___ MATERIAL PROVIDED
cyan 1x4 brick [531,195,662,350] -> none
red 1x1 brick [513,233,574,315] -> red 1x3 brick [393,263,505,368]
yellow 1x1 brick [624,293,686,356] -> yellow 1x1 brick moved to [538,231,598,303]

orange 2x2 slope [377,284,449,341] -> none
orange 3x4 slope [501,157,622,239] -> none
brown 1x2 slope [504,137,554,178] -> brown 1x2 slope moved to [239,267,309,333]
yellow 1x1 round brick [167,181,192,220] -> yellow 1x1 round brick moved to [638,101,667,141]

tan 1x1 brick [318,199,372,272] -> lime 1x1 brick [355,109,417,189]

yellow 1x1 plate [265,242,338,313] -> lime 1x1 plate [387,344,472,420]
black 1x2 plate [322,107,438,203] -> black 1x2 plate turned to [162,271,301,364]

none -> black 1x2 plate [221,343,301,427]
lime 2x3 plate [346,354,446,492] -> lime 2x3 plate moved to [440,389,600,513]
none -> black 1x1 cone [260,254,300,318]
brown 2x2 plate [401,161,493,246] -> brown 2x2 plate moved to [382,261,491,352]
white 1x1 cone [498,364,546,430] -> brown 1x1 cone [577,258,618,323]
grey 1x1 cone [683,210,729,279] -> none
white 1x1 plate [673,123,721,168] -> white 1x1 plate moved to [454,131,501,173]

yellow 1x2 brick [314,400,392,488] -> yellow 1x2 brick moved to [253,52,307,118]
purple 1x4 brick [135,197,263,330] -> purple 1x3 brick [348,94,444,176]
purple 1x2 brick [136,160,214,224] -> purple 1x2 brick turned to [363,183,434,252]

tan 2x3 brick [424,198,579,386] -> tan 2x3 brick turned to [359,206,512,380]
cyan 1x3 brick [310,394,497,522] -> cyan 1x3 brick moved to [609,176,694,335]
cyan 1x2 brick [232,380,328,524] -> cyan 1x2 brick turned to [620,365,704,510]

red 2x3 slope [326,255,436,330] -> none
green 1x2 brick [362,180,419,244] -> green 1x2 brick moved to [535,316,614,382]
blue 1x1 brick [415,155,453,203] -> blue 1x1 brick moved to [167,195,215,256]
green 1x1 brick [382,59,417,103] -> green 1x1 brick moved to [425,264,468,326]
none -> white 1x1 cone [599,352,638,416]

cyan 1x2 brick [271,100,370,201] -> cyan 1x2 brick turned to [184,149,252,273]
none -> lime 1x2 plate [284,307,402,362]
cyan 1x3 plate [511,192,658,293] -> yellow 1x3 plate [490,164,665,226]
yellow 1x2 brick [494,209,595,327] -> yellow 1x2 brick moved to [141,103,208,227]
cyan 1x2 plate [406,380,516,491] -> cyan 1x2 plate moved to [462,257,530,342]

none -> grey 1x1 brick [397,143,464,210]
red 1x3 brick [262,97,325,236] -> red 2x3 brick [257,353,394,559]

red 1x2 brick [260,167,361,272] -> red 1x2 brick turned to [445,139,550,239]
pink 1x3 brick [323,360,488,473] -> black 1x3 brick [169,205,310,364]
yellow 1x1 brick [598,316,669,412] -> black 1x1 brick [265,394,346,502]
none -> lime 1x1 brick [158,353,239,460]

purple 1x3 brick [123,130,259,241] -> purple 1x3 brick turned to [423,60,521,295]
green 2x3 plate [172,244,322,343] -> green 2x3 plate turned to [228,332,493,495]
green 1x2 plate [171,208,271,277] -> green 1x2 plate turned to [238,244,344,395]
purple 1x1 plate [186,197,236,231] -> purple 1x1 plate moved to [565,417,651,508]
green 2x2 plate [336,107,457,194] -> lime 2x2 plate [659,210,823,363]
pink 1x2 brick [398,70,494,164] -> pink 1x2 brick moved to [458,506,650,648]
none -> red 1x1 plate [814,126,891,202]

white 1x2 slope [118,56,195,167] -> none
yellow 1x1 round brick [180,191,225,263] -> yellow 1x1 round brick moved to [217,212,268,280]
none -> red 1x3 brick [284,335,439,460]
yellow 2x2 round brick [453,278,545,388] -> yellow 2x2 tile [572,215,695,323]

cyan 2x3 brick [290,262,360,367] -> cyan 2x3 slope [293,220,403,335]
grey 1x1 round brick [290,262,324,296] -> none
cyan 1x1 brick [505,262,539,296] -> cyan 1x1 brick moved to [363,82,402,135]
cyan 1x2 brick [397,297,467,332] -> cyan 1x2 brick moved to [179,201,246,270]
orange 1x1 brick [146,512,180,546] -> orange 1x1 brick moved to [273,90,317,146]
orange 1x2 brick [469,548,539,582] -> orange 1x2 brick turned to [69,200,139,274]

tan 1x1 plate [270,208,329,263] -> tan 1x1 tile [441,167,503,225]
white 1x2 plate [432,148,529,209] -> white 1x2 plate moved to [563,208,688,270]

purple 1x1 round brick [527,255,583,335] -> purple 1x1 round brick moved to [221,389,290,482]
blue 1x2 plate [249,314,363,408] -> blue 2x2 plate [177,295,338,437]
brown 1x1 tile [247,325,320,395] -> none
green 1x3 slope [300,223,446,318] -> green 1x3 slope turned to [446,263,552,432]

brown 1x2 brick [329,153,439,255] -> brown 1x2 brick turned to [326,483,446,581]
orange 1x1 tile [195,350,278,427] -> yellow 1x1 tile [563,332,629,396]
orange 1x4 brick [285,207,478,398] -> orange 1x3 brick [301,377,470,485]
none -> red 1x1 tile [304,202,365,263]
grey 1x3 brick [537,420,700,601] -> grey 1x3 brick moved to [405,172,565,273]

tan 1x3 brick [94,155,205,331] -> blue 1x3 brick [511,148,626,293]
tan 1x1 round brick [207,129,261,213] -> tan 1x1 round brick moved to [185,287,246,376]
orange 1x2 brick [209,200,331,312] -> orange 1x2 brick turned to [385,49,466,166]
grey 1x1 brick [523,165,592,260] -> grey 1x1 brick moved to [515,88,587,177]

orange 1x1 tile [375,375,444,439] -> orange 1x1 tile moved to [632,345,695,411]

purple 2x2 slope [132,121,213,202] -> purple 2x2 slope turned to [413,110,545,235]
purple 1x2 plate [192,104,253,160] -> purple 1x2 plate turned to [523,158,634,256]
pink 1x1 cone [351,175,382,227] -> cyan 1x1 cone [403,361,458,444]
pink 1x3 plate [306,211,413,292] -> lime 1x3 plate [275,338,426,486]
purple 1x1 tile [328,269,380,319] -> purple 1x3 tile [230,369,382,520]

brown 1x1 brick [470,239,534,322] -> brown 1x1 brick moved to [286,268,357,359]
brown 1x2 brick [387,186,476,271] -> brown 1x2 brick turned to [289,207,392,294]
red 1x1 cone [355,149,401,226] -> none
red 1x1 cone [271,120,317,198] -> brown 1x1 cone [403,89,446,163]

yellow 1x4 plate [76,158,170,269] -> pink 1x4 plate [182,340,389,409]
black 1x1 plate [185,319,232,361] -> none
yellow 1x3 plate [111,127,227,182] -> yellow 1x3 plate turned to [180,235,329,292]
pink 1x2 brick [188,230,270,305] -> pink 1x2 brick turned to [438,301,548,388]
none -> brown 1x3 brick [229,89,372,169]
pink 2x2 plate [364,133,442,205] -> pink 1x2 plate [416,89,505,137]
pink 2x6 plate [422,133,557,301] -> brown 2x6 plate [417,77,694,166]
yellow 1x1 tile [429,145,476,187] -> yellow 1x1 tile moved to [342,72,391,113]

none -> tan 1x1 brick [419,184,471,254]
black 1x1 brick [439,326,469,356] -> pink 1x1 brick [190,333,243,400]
______
- **WHAT YOU SHOULD DO**
Each record above needs to be given again exactly as written.

- **RESULT FOR THIS TASK**
cyan 1x4 brick [531,195,662,350] -> none
red 1x1 brick [513,233,574,315] -> red 1x3 brick [393,263,505,368]
yellow 1x1 brick [624,293,686,356] -> yellow 1x1 brick moved to [538,231,598,303]

orange 2x2 slope [377,284,449,341] -> none
orange 3x4 slope [501,157,622,239] -> none
brown 1x2 slope [504,137,554,178] -> brown 1x2 slope moved to [239,267,309,333]
yellow 1x1 round brick [167,181,192,220] -> yellow 1x1 round brick moved to [638,101,667,141]

tan 1x1 brick [318,199,372,272] -> lime 1x1 brick [355,109,417,189]

yellow 1x1 plate [265,242,338,313] -> lime 1x1 plate [387,344,472,420]
black 1x2 plate [322,107,438,203] -> black 1x2 plate turned to [162,271,301,364]

none -> black 1x2 plate [221,343,301,427]
lime 2x3 plate [346,354,446,492] -> lime 2x3 plate moved to [440,389,600,513]
none -> black 1x1 cone [260,254,300,318]
brown 2x2 plate [401,161,493,246] -> brown 2x2 plate moved to [382,261,491,352]
white 1x1 cone [498,364,546,430] -> brown 1x1 cone [577,258,618,323]
grey 1x1 cone [683,210,729,279] -> none
white 1x1 plate [673,123,721,168] -> white 1x1 plate moved to [454,131,501,173]

yellow 1x2 brick [314,400,392,488] -> yellow 1x2 brick moved to [253,52,307,118]
purple 1x4 brick [135,197,263,330] -> purple 1x3 brick [348,94,444,176]
purple 1x2 brick [136,160,214,224] -> purple 1x2 brick turned to [363,183,434,252]

tan 2x3 brick [424,198,579,386] -> tan 2x3 brick turned to [359,206,512,380]
cyan 1x3 brick [310,394,497,522] -> cyan 1x3 brick moved to [609,176,694,335]
cyan 1x2 brick [232,380,328,524] -> cyan 1x2 brick turned to [620,365,704,510]

red 2x3 slope [326,255,436,330] -> none
green 1x2 brick [362,180,419,244] -> green 1x2 brick moved to [535,316,614,382]
blue 1x1 brick [415,155,453,203] -> blue 1x1 brick moved to [167,195,215,256]
green 1x1 brick [382,59,417,103] -> green 1x1 brick moved to [425,264,468,326]
none -> white 1x1 cone [599,352,638,416]

cyan 1x2 brick [271,100,370,201] -> cyan 1x2 brick turned to [184,149,252,273]
none -> lime 1x2 plate [284,307,402,362]
cyan 1x3 plate [511,192,658,293] -> yellow 1x3 plate [490,164,665,226]
yellow 1x2 brick [494,209,595,327] -> yellow 1x2 brick moved to [141,103,208,227]
cyan 1x2 plate [406,380,516,491] -> cyan 1x2 plate moved to [462,257,530,342]

none -> grey 1x1 brick [397,143,464,210]
red 1x3 brick [262,97,325,236] -> red 2x3 brick [257,353,394,559]

red 1x2 brick [260,167,361,272] -> red 1x2 brick turned to [445,139,550,239]
pink 1x3 brick [323,360,488,473] -> black 1x3 brick [169,205,310,364]
yellow 1x1 brick [598,316,669,412] -> black 1x1 brick [265,394,346,502]
none -> lime 1x1 brick [158,353,239,460]

purple 1x3 brick [123,130,259,241] -> purple 1x3 brick turned to [423,60,521,295]
green 2x3 plate [172,244,322,343] -> green 2x3 plate turned to [228,332,493,495]
green 1x2 plate [171,208,271,277] -> green 1x2 plate turned to [238,244,344,395]
purple 1x1 plate [186,197,236,231] -> purple 1x1 plate moved to [565,417,651,508]
green 2x2 plate [336,107,457,194] -> lime 2x2 plate [659,210,823,363]
pink 1x2 brick [398,70,494,164] -> pink 1x2 brick moved to [458,506,650,648]
none -> red 1x1 plate [814,126,891,202]

white 1x2 slope [118,56,195,167] -> none
yellow 1x1 round brick [180,191,225,263] -> yellow 1x1 round brick moved to [217,212,268,280]
none -> red 1x3 brick [284,335,439,460]
yellow 2x2 round brick [453,278,545,388] -> yellow 2x2 tile [572,215,695,323]

cyan 2x3 brick [290,262,360,367] -> cyan 2x3 slope [293,220,403,335]
grey 1x1 round brick [290,262,324,296] -> none
cyan 1x1 brick [505,262,539,296] -> cyan 1x1 brick moved to [363,82,402,135]
cyan 1x2 brick [397,297,467,332] -> cyan 1x2 brick moved to [179,201,246,270]
orange 1x1 brick [146,512,180,546] -> orange 1x1 brick moved to [273,90,317,146]
orange 1x2 brick [469,548,539,582] -> orange 1x2 brick turned to [69,200,139,274]

tan 1x1 plate [270,208,329,263] -> tan 1x1 tile [441,167,503,225]
white 1x2 plate [432,148,529,209] -> white 1x2 plate moved to [563,208,688,270]

purple 1x1 round brick [527,255,583,335] -> purple 1x1 round brick moved to [221,389,290,482]
blue 1x2 plate [249,314,363,408] -> blue 2x2 plate [177,295,338,437]
brown 1x1 tile [247,325,320,395] -> none
green 1x3 slope [300,223,446,318] -> green 1x3 slope turned to [446,263,552,432]

brown 1x2 brick [329,153,439,255] -> brown 1x2 brick turned to [326,483,446,581]
orange 1x1 tile [195,350,278,427] -> yellow 1x1 tile [563,332,629,396]
orange 1x4 brick [285,207,478,398] -> orange 1x3 brick [301,377,470,485]
none -> red 1x1 tile [304,202,365,263]
grey 1x3 brick [537,420,700,601] -> grey 1x3 brick moved to [405,172,565,273]

tan 1x3 brick [94,155,205,331] -> blue 1x3 brick [511,148,626,293]
tan 1x1 round brick [207,129,261,213] -> tan 1x1 round brick moved to [185,287,246,376]
orange 1x2 brick [209,200,331,312] -> orange 1x2 brick turned to [385,49,466,166]
grey 1x1 brick [523,165,592,260] -> grey 1x1 brick moved to [515,88,587,177]

orange 1x1 tile [375,375,444,439] -> orange 1x1 tile moved to [632,345,695,411]

purple 2x2 slope [132,121,213,202] -> purple 2x2 slope turned to [413,110,545,235]
purple 1x2 plate [192,104,253,160] -> purple 1x2 plate turned to [523,158,634,256]
pink 1x1 cone [351,175,382,227] -> cyan 1x1 cone [403,361,458,444]
pink 1x3 plate [306,211,413,292] -> lime 1x3 plate [275,338,426,486]
purple 1x1 tile [328,269,380,319] -> purple 1x3 tile [230,369,382,520]

brown 1x1 brick [470,239,534,322] -> brown 1x1 brick moved to [286,268,357,359]
brown 1x2 brick [387,186,476,271] -> brown 1x2 brick turned to [289,207,392,294]
red 1x1 cone [355,149,401,226] -> none
red 1x1 cone [271,120,317,198] -> brown 1x1 cone [403,89,446,163]

yellow 1x4 plate [76,158,170,269] -> pink 1x4 plate [182,340,389,409]
black 1x1 plate [185,319,232,361] -> none
yellow 1x3 plate [111,127,227,182] -> yellow 1x3 plate turned to [180,235,329,292]
pink 1x2 brick [188,230,270,305] -> pink 1x2 brick turned to [438,301,548,388]
none -> brown 1x3 brick [229,89,372,169]
pink 2x2 plate [364,133,442,205] -> pink 1x2 plate [416,89,505,137]
pink 2x6 plate [422,133,557,301] -> brown 2x6 plate [417,77,694,166]
yellow 1x1 tile [429,145,476,187] -> yellow 1x1 tile moved to [342,72,391,113]

none -> tan 1x1 brick [419,184,471,254]
black 1x1 brick [439,326,469,356] -> pink 1x1 brick [190,333,243,400]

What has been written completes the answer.